=== Data supplied ===

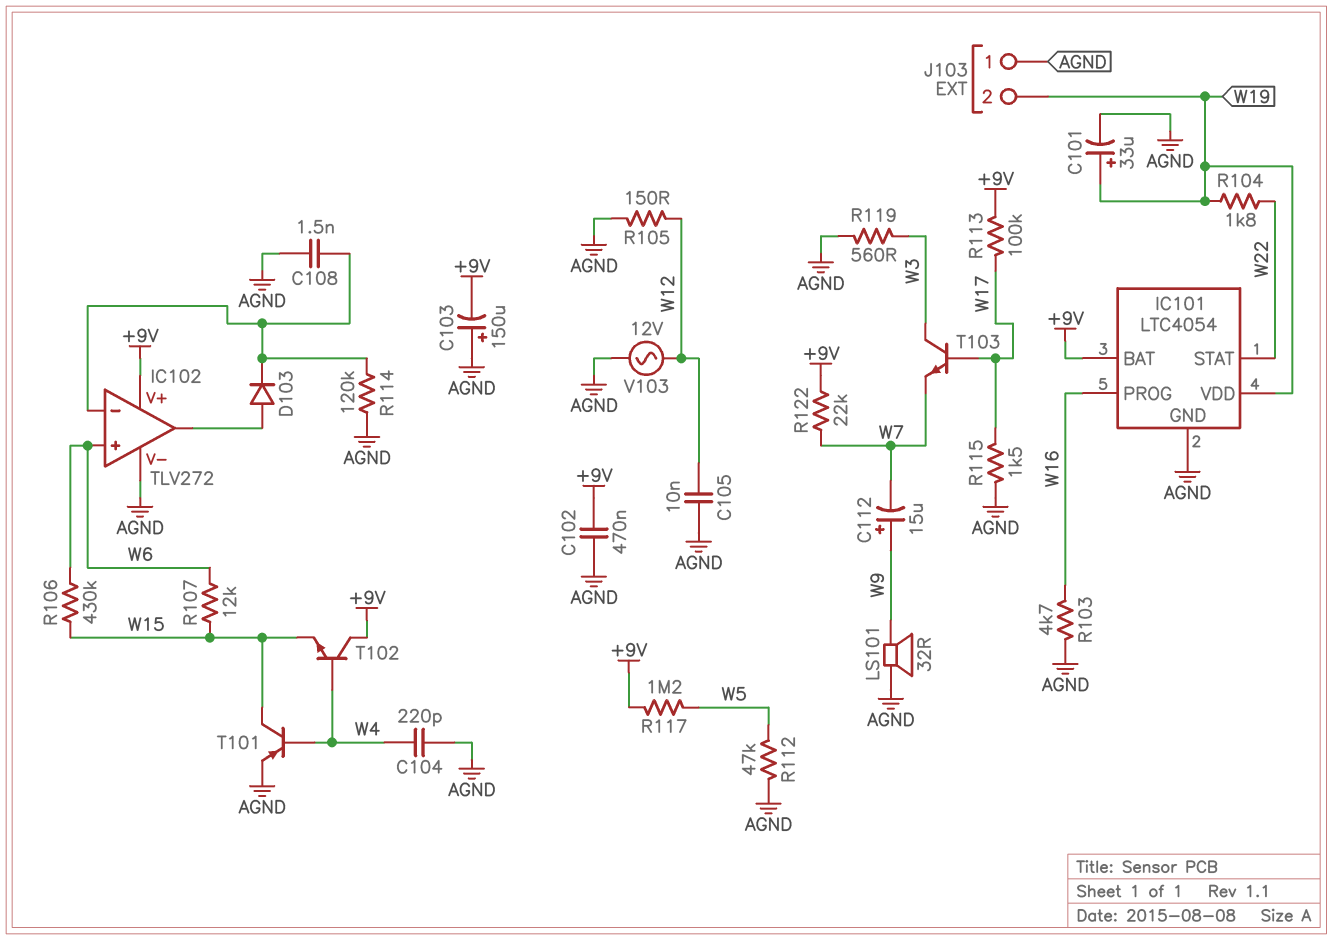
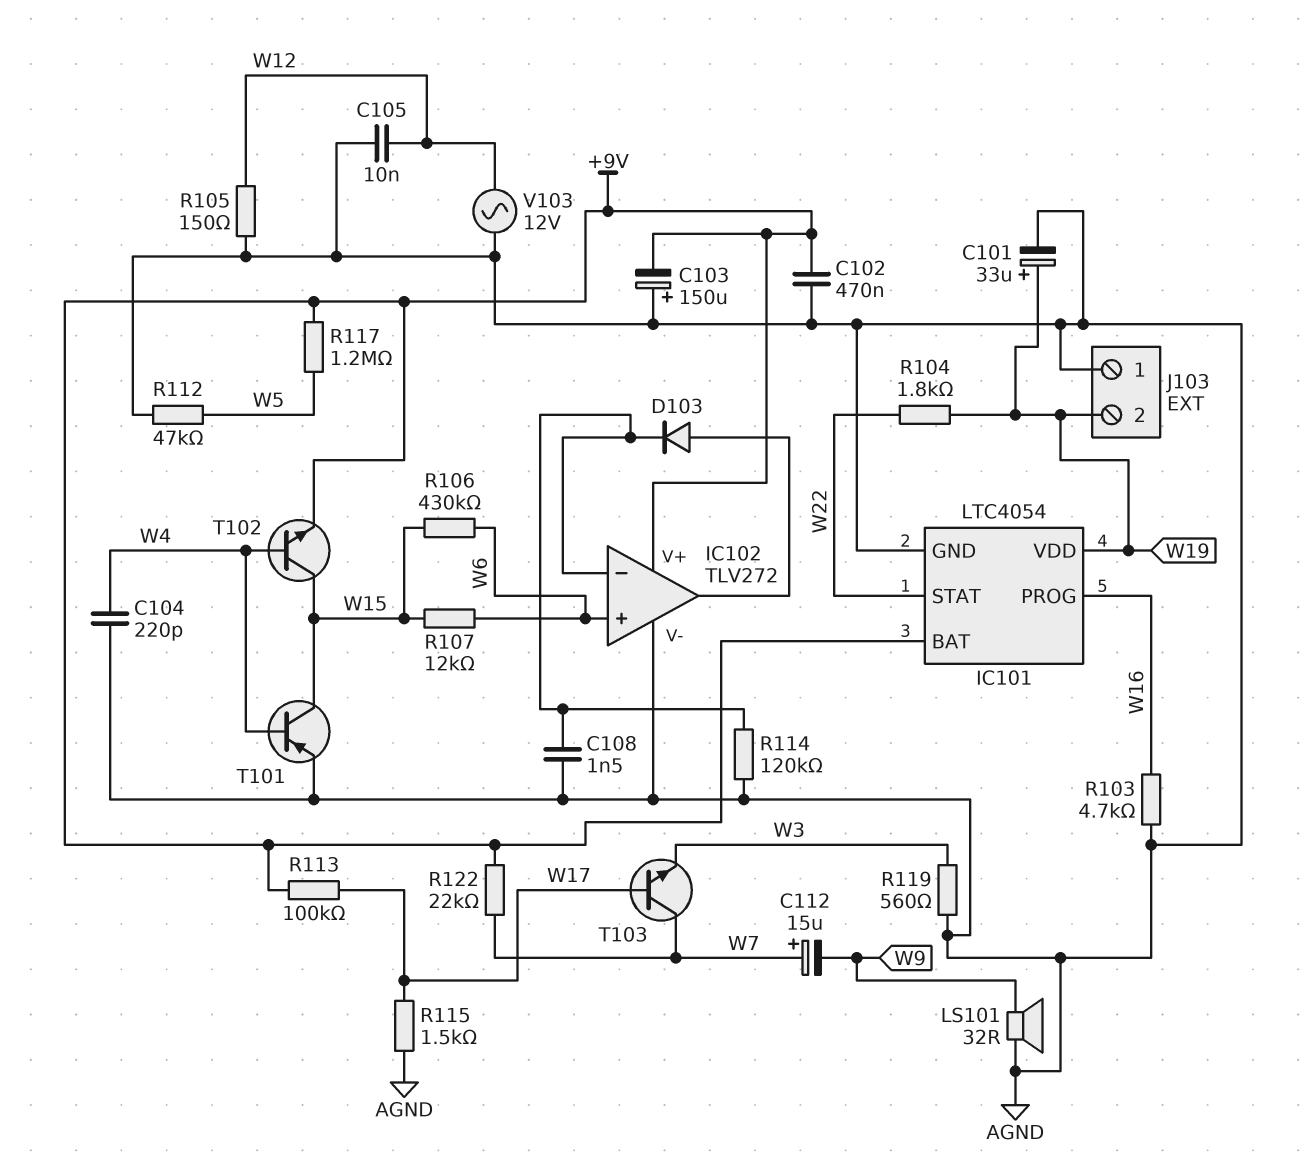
C112: 15uF (plus W9, minus W7) -> 15uF (plus W7, minus W9)
T102: NPN (B W4, C +9V, E W15) -> NPN (B W4, C W15, E +9V)
T103: NPN (B W17, C W3, E W7) -> NPN (B W17, C W7, E W3)

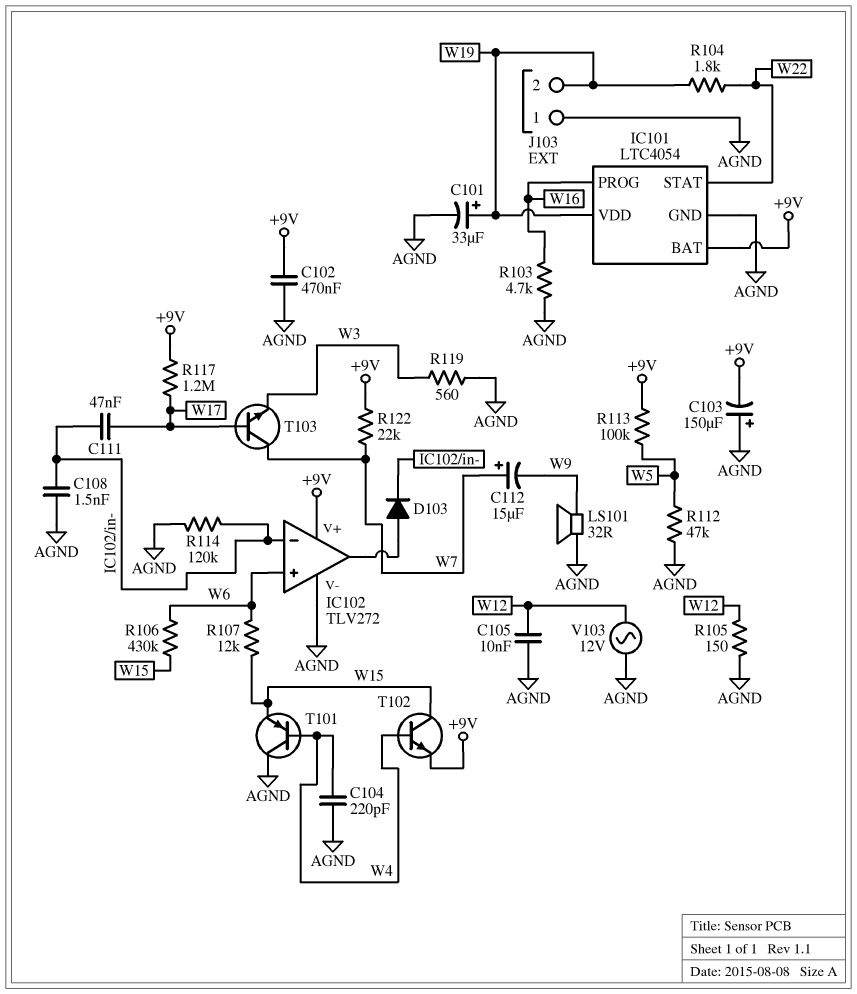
C111: none -> 47nF (IC102/in-, W17)
R113: 100k (+9V, W17) -> 100k (+9V, W5)
R115: 1.5k (AGND, W17) -> none
R117: 1.2M (+9V, W5) -> 1.2M (+9V, W17)
T101: PNP (B W4, C W15, E AGND) -> PNP (B W4, C AGND, E W15)

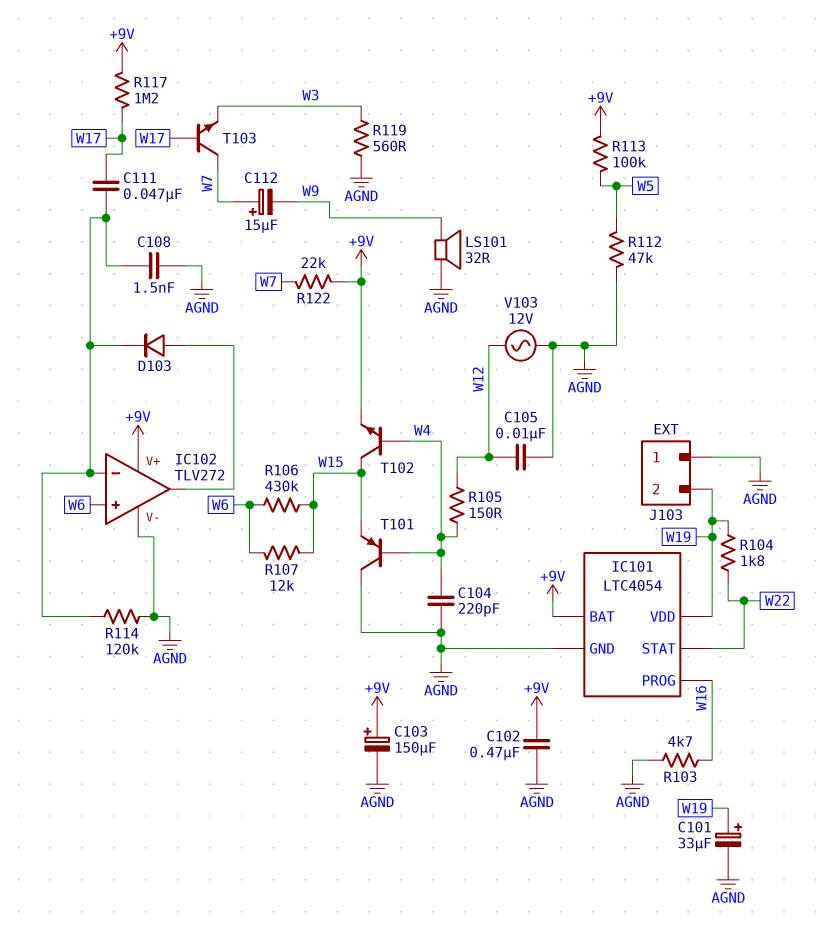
C103: 150uF (plus AGND, minus +9V) -> 150uF (plus +9V, minus AGND)
R105: 150 (AGND, W12) -> 150 (W4, W12)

===

Task to complete
An exact copy of every entry, without pictures, should be your output.

Response
C112: 15uF (plus W9, minus W7) -> 15uF (plus W7, minus W9)
T102: NPN (B W4, C +9V, E W15) -> NPN (B W4, C W15, E +9V)
T103: NPN (B W17, C W3, E W7) -> NPN (B W17, C W7, E W3)

C111: none -> 47nF (IC102/in-, W17)
R113: 100k (+9V, W17) -> 100k (+9V, W5)
R115: 1.5k (AGND, W17) -> none
R117: 1.2M (+9V, W5) -> 1.2M (+9V, W17)
T101: PNP (B W4, C W15, E AGND) -> PNP (B W4, C AGND, E W15)

C103: 150uF (plus AGND, minus +9V) -> 150uF (plus +9V, minus AGND)
R105: 150 (AGND, W12) -> 150 (W4, W12)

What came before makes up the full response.